Dataset entries

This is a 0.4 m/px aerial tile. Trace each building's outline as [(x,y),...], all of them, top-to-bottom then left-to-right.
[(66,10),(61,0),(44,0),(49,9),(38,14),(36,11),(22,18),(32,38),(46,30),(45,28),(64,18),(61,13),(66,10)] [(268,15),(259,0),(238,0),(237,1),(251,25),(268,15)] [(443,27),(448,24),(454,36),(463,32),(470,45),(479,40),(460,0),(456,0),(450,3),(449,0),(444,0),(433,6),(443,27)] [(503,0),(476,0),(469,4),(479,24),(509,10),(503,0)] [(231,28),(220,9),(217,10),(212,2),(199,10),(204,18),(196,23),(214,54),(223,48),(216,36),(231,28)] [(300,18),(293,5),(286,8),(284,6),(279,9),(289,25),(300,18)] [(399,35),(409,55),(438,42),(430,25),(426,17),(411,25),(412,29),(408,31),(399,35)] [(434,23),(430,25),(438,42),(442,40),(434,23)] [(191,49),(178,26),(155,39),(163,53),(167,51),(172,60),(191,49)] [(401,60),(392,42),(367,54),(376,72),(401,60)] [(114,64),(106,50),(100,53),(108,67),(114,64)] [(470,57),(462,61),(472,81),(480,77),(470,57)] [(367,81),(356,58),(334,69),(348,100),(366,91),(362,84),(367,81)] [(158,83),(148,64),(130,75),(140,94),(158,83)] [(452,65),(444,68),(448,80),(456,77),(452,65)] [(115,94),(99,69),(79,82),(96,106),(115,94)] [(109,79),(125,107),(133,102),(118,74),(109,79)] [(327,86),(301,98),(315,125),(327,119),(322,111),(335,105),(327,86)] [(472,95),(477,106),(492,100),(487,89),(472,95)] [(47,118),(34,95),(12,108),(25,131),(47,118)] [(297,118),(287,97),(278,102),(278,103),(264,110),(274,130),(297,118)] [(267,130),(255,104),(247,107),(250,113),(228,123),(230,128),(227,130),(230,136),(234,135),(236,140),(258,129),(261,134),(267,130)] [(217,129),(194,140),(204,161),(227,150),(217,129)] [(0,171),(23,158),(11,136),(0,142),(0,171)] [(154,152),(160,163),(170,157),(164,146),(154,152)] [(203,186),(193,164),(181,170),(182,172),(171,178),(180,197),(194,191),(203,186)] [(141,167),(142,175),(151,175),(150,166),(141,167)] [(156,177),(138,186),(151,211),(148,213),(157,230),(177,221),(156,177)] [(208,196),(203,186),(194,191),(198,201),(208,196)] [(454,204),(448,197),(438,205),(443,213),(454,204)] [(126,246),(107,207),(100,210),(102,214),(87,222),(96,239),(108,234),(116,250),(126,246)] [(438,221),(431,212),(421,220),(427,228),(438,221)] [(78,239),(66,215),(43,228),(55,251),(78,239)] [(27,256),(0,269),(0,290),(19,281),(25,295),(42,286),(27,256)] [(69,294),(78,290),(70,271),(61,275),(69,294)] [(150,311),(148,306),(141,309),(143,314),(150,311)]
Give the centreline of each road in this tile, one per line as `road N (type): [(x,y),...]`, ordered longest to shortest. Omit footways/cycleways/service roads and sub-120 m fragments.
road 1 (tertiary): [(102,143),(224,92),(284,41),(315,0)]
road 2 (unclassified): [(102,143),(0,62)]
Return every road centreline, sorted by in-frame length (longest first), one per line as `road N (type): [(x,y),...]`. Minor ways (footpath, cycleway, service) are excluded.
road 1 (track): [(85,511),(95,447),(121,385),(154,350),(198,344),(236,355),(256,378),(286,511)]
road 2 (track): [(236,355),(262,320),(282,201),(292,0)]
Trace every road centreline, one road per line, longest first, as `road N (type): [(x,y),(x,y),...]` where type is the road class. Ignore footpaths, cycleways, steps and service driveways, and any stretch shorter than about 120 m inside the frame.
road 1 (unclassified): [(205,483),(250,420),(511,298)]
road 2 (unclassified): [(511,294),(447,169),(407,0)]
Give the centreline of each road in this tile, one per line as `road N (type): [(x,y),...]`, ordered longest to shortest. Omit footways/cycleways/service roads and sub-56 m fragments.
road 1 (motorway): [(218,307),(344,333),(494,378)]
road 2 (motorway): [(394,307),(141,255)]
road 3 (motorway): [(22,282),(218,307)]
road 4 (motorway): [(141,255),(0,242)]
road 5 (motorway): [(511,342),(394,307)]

**Job:** Rewrite every line of the data above as a Markdown table with two columns, "n" for the row number and "Line" for the line itself, leaving out blank lines.

**Full response:**
| n | Line |
|---|---|
| 1 | This is a 0.4 m/px aerial tile. Trace each building's outline as [(x,y),...], all of them, top-to-bottom then left-to-right. |
| 2 | [(66,10),(61,0),(44,0),(49,9),(38,14),(36,11),(22,18),(32,38),(46,30),(45,28),(64,18),(61,13),(66,10)] [(268,15),(259,0),(238,0),(237,1),(251,25),(268,15)] [(443,27),(448,24),(454,36),(463,32),(470,45),(479,40),(460,0),(456,0),(450,3),(449,0),(444,0),(433,6),(443,27)] [(503,0),(476,0),(469,4),(479,24),(509,10),(503,0)] [(231,28),(220,9),(217,10),(212,2),(199,10),(204,18),(196,23),(214,54),(223,48),(216,36),(231,28)] [(300,18),(293,5),(286,8),(284,6),(279,9),(289,25),(300,18)] [(399,35),(409,55),(438,42),(430,25),(426,17),(411,25),(412,29),(408,31),(399,35)] [(434,23),(430,25),(438,42),(442,40),(434,23)] [(191,49),(178,26),(155,39),(163,53),(167,51),(172,60),(191,49)] [(401,60),(392,42),(367,54),(376,72),(401,60)] [(114,64),(106,50),(100,53),(108,67),(114,64)] [(470,57),(462,61),(472,81),(480,77),(470,57)] [(367,81),(356,58),(334,69),(348,100),(366,91),(362,84),(367,81)] [(158,83),(148,64),(130,75),(140,94),(158,83)] [(452,65),(444,68),(448,80),(456,77),(452,65)] [(115,94),(99,69),(79,82),(96,106),(115,94)] [(109,79),(125,107),(133,102),(118,74),(109,79)] [(327,86),(301,98),(315,125),(327,119),(322,111),(335,105),(327,86)] [(472,95),(477,106),(492,100),(487,89),(472,95)] [(47,118),(34,95),(12,108),(25,131),(47,118)] [(297,118),(287,97),(278,102),(278,103),(264,110),(274,130),(297,118)] [(267,130),(255,104),(247,107),(250,113),(228,123),(230,128),(227,130),(230,136),(234,135),(236,140),(258,129),(261,134),(267,130)] [(217,129),(194,140),(204,161),(227,150),(217,129)] [(0,171),(23,158),(11,136),(0,142),(0,171)] [(154,152),(160,163),(170,157),(164,146),(154,152)] [(203,186),(193,164),(181,170),(182,172),(171,178),(180,197),(194,191),(203,186)] [(141,167),(142,175),(151,175),(150,166),(141,167)] [(156,177),(138,186),(151,211),(148,213),(157,230),(177,221),(156,177)] [(208,196),(203,186),(194,191),(198,201),(208,196)] [(454,204),(448,197),(438,205),(443,213),(454,204)] [(126,246),(107,207),(100,210),(102,214),(87,222),(96,239),(108,234),(116,250),(126,246)] [(438,221),(431,212),(421,220),(427,228),(438,221)] [(78,239),(66,215),(43,228),(55,251),(78,239)] [(27,256),(0,269),(0,290),(19,281),(25,295),(42,286),(27,256)] [(69,294),(78,290),(70,271),(61,275),(69,294)] [(150,311),(148,306),(141,309),(143,314),(150,311)] |
| 3 | Give the centreline of each road in this tile, one per line as `road N (type): [(x,y),...]`, ordered longest to shortest. Omit footways/cycleways/service roads and sub-120 m fragments. |
| 4 | road 1 (tertiary): [(102,143),(224,92),(284,41),(315,0)] |
| 5 | road 2 (unclassified): [(102,143),(0,62)] |
| 6 | Return every road centreline, sorted by in-frame length (longest first), one per line as `road N (type): [(x,y),...]`. Minor ways (footpath, cycleway, service) are excluded. |
| 7 | road 1 (track): [(85,511),(95,447),(121,385),(154,350),(198,344),(236,355),(256,378),(286,511)] |
| 8 | road 2 (track): [(236,355),(262,320),(282,201),(292,0)] |
| 9 | Trace every road centreline, one road per line, longest first, as `road N (type): [(x,y),(x,y),...]` where type is the road class. Ignore footpaths, cycleways, steps and service driveways, and any stretch shorter than about 120 m inside the frame. |
| 10 | road 1 (unclassified): [(205,483),(250,420),(511,298)] |
| 11 | road 2 (unclassified): [(511,294),(447,169),(407,0)] |
| 12 | Give the centreline of each road in this tile, one per line as `road N (type): [(x,y),...]`, ordered longest to shortest. Omit footways/cycleways/service roads and sub-56 m fragments. |
| 13 | road 1 (motorway): [(218,307),(344,333),(494,378)] |
| 14 | road 2 (motorway): [(394,307),(141,255)] |
| 15 | road 3 (motorway): [(22,282),(218,307)] |
| 16 | road 4 (motorway): [(141,255),(0,242)] |
| 17 | road 5 (motorway): [(511,342),(394,307)] |